Please reproduce the line containing "Provide list of" and every line after it in the records below, exactly and with nothing else.

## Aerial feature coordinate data
══════

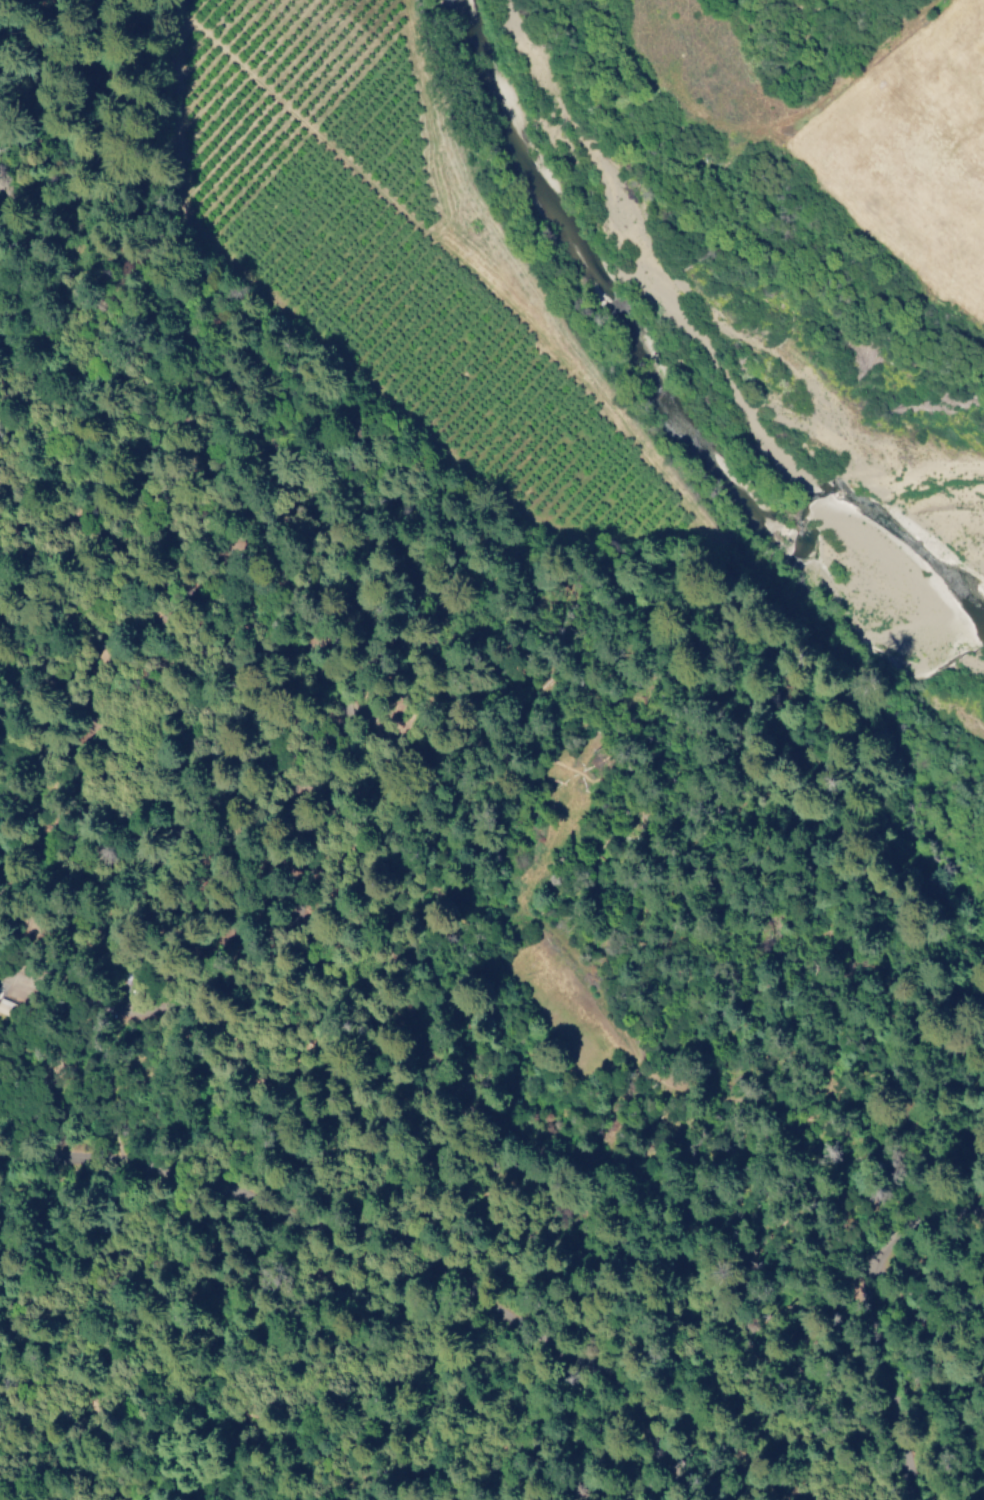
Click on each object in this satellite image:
road: (31, 45)
road: (351, 374)
river: (690, 378)
road: (156, 410)
road: (20, 415)
road: (499, 629)
road: (51, 900)
road: (70, 995)
road: (492, 995)
road: (197, 1089)
road: (510, 1205)
road: (937, 1217)
road: (167, 1308)
road: (921, 1315)
road: (73, 1326)

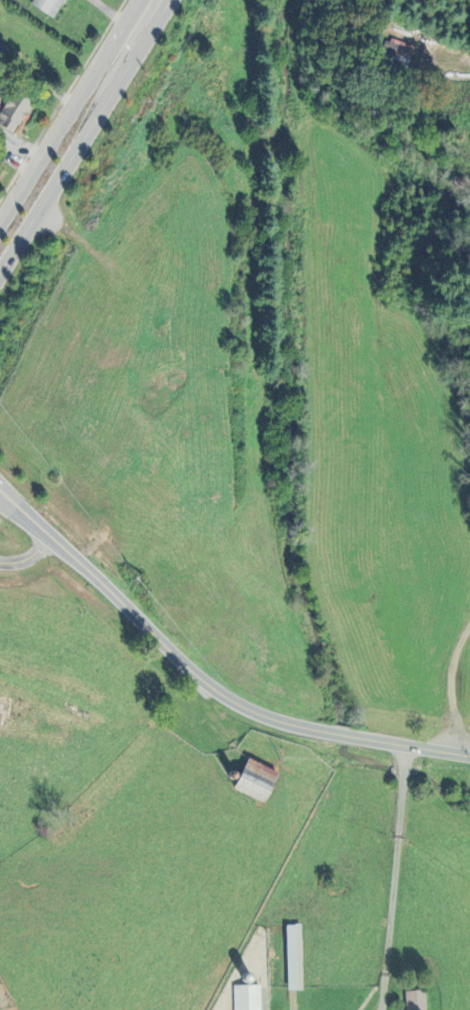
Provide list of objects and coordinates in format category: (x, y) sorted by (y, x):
building: (47, 6)
road: (140, 19)
road: (452, 56)
building: (13, 110)
road: (62, 131)
road: (70, 158)
road: (7, 491)
road: (6, 497)
road: (6, 499)
road: (211, 684)
road: (450, 688)
building: (254, 780)
road: (416, 871)
building: (293, 957)
building: (414, 1000)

══════

## ANSWER FOR THIS EXERCISE
Provide list of objects and coordinates in format category: (x, y) sorted by (y, x):
building: (47, 6)
road: (140, 19)
road: (452, 56)
building: (13, 110)
road: (62, 131)
road: (70, 158)
road: (7, 491)
road: (6, 497)
road: (6, 499)
road: (211, 684)
road: (450, 688)
building: (254, 780)
road: (416, 871)
building: (293, 957)
building: (414, 1000)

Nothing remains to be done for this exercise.